(Work order):
Among the lines below, copy each one in which "SENS" appears.

(Task inputs):

--

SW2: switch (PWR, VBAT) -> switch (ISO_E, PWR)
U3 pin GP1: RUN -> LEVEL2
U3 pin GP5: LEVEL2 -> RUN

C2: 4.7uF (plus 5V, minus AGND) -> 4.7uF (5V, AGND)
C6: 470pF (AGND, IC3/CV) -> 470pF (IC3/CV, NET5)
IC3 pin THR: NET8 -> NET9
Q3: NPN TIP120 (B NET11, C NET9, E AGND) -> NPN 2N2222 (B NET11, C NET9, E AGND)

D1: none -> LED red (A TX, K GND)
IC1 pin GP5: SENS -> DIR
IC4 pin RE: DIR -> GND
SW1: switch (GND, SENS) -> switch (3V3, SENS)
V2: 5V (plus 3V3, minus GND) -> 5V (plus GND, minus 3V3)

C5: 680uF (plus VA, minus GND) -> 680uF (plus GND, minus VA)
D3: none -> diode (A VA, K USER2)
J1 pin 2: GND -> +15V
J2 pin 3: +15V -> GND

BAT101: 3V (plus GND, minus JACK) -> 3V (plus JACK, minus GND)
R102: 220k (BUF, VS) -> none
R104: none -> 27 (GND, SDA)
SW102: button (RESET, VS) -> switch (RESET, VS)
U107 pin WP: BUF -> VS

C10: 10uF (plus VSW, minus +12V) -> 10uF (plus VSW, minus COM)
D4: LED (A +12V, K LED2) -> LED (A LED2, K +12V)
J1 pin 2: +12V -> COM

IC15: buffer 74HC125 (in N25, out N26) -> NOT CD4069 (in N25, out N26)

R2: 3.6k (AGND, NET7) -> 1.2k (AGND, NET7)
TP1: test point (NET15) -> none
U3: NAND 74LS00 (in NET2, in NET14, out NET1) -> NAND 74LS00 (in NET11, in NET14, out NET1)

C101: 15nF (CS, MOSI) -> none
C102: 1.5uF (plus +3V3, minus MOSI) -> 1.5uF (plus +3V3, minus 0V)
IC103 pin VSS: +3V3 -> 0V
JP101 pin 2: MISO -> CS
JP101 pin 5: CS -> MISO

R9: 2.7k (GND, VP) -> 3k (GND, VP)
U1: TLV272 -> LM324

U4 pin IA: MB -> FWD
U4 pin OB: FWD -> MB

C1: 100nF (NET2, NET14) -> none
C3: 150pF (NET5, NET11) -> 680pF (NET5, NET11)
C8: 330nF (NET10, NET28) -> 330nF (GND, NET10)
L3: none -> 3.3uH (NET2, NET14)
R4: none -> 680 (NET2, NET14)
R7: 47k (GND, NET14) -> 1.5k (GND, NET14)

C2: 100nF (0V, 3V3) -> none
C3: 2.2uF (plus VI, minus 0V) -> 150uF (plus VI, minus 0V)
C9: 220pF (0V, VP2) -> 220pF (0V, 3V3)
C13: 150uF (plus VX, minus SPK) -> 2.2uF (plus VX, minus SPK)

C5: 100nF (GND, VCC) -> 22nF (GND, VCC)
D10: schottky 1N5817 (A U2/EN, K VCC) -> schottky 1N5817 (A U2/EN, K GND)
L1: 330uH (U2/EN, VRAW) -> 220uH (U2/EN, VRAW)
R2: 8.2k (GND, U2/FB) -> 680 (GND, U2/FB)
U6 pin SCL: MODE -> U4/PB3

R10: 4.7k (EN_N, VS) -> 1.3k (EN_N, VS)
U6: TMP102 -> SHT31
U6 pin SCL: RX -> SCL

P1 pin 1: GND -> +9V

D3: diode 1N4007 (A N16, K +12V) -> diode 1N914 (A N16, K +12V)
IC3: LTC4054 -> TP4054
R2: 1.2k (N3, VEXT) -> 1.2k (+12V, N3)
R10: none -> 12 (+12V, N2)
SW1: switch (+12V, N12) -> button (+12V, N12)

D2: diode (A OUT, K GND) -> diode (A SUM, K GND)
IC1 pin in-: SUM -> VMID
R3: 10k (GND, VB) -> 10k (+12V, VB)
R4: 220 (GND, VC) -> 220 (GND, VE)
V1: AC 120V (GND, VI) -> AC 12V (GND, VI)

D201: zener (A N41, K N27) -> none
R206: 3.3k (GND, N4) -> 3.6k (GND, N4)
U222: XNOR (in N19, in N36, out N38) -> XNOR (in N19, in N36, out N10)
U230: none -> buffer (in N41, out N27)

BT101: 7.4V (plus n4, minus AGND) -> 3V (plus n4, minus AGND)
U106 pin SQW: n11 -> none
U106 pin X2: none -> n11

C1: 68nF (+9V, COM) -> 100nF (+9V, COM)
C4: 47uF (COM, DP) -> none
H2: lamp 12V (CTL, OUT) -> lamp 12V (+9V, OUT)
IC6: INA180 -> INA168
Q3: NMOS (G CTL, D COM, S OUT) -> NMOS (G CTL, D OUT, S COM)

--

(Your solution):
IC1 pin GP5: SENS -> DIR
SW1: switch (GND, SENS) -> switch (3V3, SENS)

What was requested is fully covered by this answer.